Determine how many lines in the listing below contain "degrees", then give only that number.

____

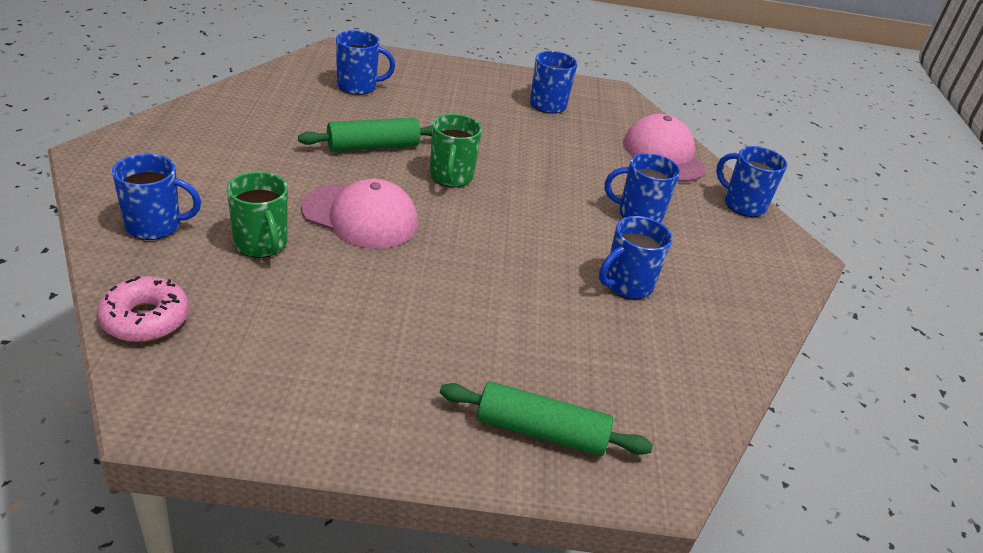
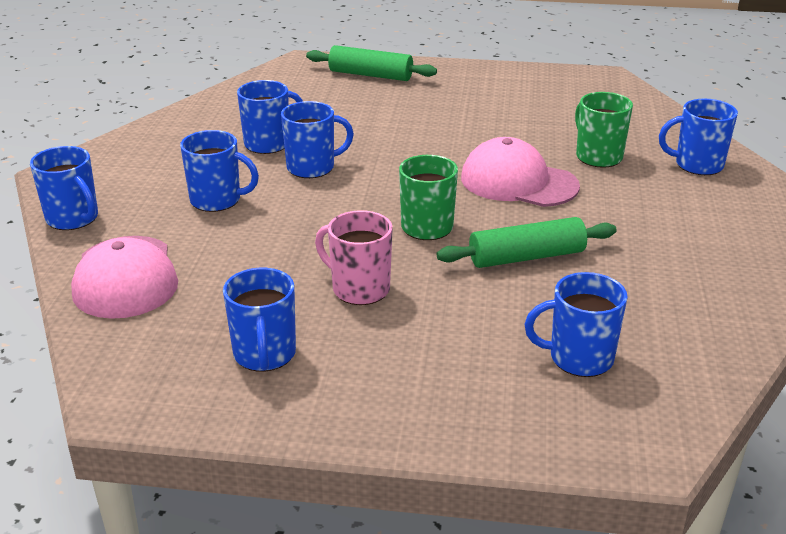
camera: 170 degrees left, 5 degrees down
(145, 319) = (649, 112): pink donut -> none
(498, 134) = (359, 289): none -> pink mug
(568, 247) = (312, 167): none -> blue mug

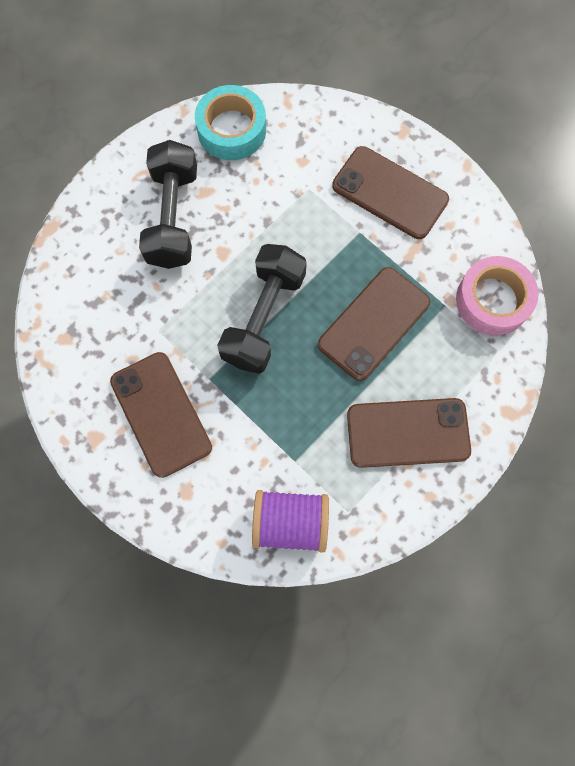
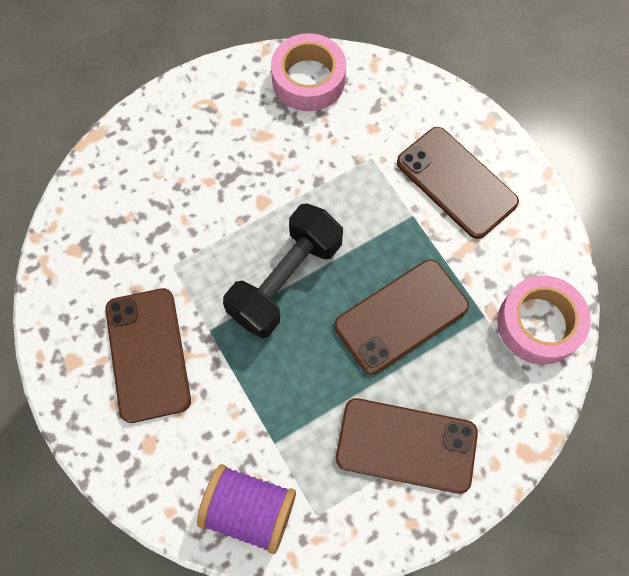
camera: 15 degrees right, 5 degrees down
(173, 217) = (222, 154): black dumbbell -> none
(231, 129) = (308, 79): turquoise tape -> pink tape

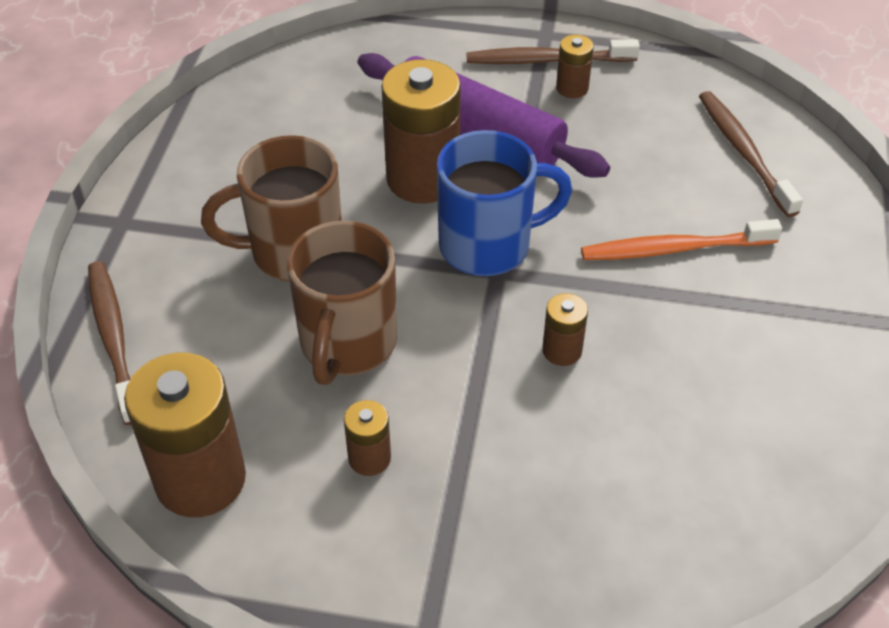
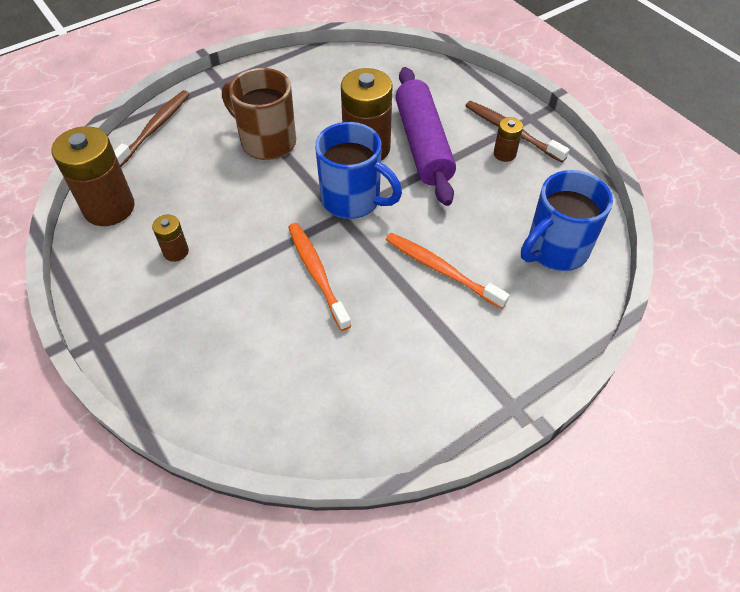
camera: 45 degrees right, 5 degrees up
(347, 344) = (233, 198): brown mug -> none
(562, 350) = (317, 273): brown battery -> orange toothbrush
(743, 152) = (555, 250): brown toothbrush -> blue mug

____

_Answer to this problem_. 3